What you will do
Restate verbatim the span of lines below between the line with "camera: 15 degrees right, 15 degrees down" and the line with "(656, 157) = (401, 156): brown cap -> none", including those two lines, and only that span.

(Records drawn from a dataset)
-- -- --
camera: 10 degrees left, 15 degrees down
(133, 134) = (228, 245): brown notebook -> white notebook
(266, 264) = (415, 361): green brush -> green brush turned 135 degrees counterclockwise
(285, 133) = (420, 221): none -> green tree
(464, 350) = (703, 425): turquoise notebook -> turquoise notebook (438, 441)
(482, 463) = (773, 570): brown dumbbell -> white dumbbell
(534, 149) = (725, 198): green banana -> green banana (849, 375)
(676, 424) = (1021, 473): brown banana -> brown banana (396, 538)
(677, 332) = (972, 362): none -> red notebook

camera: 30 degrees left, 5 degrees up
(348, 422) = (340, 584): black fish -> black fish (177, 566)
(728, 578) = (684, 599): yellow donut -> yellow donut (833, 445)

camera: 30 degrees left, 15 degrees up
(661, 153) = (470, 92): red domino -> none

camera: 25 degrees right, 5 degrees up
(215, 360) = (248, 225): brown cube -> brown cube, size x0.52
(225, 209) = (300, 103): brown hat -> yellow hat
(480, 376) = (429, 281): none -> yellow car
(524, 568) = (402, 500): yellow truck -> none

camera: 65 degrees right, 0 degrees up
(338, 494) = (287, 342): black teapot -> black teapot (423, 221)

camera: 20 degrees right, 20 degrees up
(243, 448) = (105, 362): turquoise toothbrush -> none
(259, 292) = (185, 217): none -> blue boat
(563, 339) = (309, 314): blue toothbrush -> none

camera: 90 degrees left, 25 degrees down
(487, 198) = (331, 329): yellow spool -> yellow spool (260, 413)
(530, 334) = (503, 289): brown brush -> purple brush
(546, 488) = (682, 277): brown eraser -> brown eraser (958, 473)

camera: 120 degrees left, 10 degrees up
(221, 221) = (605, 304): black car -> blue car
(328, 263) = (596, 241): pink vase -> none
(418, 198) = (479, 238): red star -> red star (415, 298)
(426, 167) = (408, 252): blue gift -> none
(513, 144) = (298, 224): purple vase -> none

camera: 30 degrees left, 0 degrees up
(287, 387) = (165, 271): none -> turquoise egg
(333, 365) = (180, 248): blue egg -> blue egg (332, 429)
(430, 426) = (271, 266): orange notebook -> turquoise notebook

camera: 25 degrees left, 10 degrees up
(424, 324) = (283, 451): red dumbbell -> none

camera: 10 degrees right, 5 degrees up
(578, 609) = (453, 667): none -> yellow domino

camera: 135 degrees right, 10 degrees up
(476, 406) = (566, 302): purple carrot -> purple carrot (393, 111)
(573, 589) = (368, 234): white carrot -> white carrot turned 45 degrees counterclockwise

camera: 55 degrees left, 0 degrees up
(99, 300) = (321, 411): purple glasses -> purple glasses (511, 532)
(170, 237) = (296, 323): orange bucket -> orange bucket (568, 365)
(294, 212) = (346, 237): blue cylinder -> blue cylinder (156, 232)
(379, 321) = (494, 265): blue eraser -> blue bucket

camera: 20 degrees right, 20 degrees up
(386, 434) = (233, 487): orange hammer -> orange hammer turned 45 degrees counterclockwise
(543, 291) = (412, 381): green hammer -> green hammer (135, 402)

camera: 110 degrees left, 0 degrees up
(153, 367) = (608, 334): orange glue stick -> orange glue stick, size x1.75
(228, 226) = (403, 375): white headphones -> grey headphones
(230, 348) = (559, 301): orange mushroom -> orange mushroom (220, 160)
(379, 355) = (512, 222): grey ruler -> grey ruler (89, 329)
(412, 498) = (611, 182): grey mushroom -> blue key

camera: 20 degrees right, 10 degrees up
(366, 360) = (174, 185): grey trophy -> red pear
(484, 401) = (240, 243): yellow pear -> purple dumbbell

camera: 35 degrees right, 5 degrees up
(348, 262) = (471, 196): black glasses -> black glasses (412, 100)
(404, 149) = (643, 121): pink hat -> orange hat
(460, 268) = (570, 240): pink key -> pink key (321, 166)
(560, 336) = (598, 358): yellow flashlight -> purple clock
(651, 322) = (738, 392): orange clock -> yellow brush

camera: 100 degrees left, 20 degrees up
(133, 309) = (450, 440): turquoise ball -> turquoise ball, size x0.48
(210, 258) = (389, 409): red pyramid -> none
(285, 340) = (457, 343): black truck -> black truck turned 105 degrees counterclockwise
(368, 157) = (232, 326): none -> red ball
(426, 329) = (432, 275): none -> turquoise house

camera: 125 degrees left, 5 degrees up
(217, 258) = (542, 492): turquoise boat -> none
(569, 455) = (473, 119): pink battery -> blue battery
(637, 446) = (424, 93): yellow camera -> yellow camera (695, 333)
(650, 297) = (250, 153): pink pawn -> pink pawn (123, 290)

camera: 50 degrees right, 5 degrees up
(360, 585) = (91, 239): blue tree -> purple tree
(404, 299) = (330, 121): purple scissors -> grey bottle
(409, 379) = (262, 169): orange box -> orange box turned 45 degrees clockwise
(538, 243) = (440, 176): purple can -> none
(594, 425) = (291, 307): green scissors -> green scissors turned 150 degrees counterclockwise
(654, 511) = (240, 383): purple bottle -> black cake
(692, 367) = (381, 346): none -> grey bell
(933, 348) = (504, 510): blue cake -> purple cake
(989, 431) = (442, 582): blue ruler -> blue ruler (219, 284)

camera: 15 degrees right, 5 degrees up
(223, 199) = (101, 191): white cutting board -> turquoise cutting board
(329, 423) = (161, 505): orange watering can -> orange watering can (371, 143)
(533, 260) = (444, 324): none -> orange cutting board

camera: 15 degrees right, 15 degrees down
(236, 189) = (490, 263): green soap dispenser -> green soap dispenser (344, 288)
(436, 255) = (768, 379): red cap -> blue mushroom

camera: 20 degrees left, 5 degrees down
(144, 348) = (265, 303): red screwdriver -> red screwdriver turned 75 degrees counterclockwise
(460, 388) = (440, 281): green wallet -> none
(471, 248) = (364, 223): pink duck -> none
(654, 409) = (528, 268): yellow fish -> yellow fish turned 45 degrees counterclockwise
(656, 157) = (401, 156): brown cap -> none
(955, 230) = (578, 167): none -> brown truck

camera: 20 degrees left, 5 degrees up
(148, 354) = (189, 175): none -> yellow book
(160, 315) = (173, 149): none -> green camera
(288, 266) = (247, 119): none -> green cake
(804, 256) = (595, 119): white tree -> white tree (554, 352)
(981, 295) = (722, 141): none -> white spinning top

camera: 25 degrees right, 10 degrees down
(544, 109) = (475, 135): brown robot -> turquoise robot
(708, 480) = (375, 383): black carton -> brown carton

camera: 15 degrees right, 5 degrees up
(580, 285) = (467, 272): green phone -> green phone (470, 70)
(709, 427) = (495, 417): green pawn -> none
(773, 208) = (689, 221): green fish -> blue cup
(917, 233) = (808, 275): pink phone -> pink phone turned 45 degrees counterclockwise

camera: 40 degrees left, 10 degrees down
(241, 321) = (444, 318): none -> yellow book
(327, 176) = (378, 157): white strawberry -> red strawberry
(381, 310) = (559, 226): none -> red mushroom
-- -- --
Solution
camera: 15 degrees right, 15 degrees down
(236, 189) = (490, 263): green soap dispenser -> green soap dispenser (344, 288)
(436, 255) = (768, 379): red cap -> blue mushroom

camera: 20 degrees left, 5 degrees down
(144, 348) = (265, 303): red screwdriver -> red screwdriver turned 75 degrees counterclockwise
(460, 388) = (440, 281): green wallet -> none
(471, 248) = (364, 223): pink duck -> none
(654, 409) = (528, 268): yellow fish -> yellow fish turned 45 degrees counterclockwise
(656, 157) = (401, 156): brown cap -> none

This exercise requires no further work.